START GIVEN DATA
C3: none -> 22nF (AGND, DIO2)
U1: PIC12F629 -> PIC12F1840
END GIVEN DATA
START GIVEN DATA
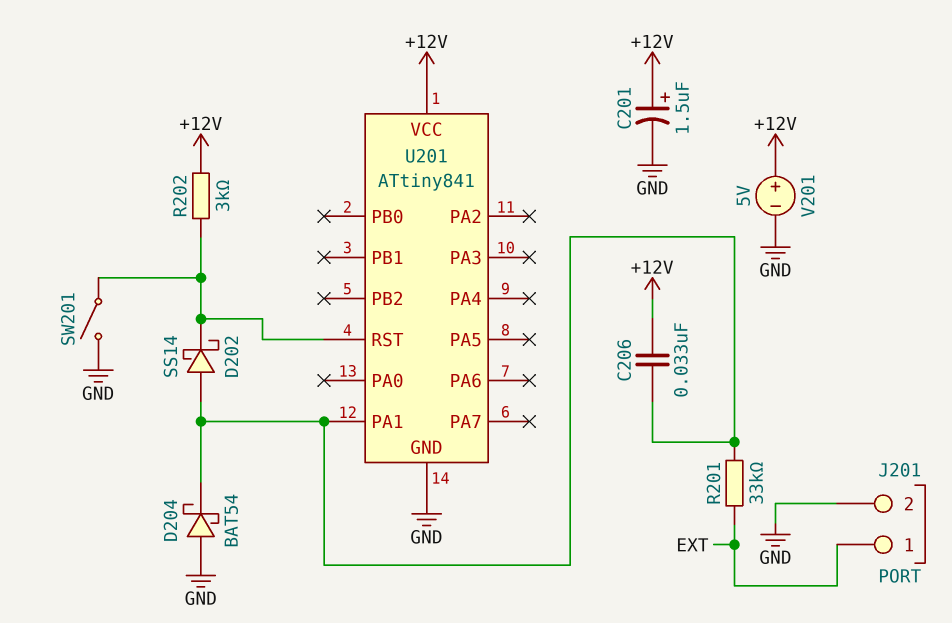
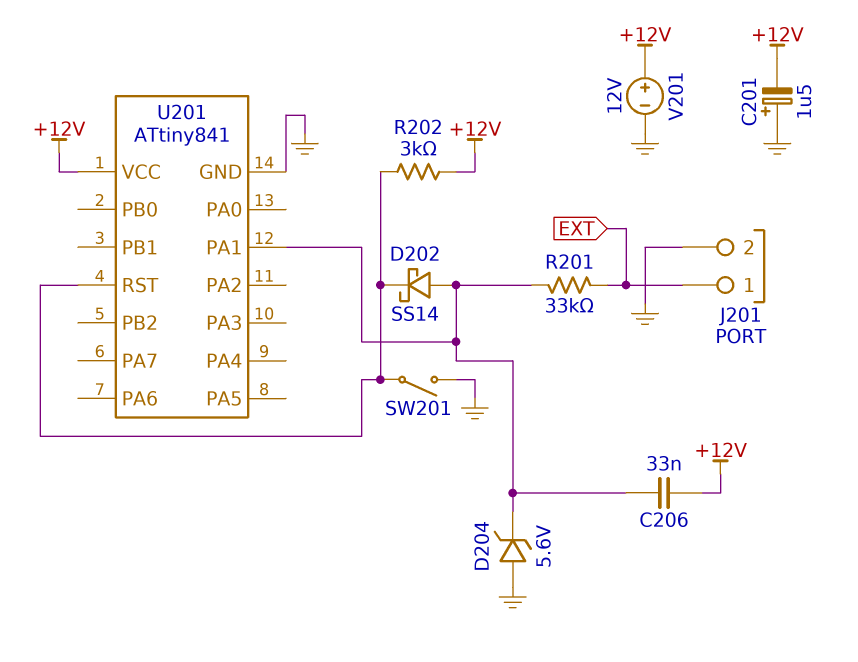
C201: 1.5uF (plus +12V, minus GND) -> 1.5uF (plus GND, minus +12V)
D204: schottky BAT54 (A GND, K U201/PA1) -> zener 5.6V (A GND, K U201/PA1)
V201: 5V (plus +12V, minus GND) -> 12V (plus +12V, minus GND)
END GIVEN DATA
START GIVEN DATA
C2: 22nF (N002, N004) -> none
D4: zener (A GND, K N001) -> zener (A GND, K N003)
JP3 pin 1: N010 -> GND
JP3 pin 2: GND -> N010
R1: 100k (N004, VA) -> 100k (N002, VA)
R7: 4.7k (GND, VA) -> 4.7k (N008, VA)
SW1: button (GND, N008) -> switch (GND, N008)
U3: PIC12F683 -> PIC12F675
END GIVEN DATA
ACTIVITY: Once you reach the line with "D204: schottky BAT54" in the data above, copy it and every line after it exactly, up to and including the line with "V201: 5V (plus".

RESPONSE AREA:
D204: schottky BAT54 (A GND, K U201/PA1) -> zener 5.6V (A GND, K U201/PA1)
V201: 5V (plus +12V, minus GND) -> 12V (plus +12V, minus GND)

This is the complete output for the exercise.